_Aim of the exercise_
Your job with the data below is to output exactly the lines from the one holding "yellow 2x2 round" down to the one holding "white 1x1 round", both included, and no others.

Data for this task Start Marker

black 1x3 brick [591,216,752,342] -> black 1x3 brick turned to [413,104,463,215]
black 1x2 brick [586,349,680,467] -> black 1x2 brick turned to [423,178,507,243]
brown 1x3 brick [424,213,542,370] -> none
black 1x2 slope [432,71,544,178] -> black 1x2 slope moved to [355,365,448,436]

Data for this task End Marker
Data for this task Start Marker

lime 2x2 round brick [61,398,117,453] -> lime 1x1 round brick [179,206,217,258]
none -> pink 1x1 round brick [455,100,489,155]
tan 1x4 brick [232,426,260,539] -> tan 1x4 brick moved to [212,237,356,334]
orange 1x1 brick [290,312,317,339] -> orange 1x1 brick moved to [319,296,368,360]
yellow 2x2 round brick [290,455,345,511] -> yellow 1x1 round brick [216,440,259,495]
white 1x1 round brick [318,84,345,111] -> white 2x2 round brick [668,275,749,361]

Data for this task End Marker

_Answer section_
yellow 2x2 round brick [290,455,345,511] -> yellow 1x1 round brick [216,440,259,495]
white 1x1 round brick [318,84,345,111] -> white 2x2 round brick [668,275,749,361]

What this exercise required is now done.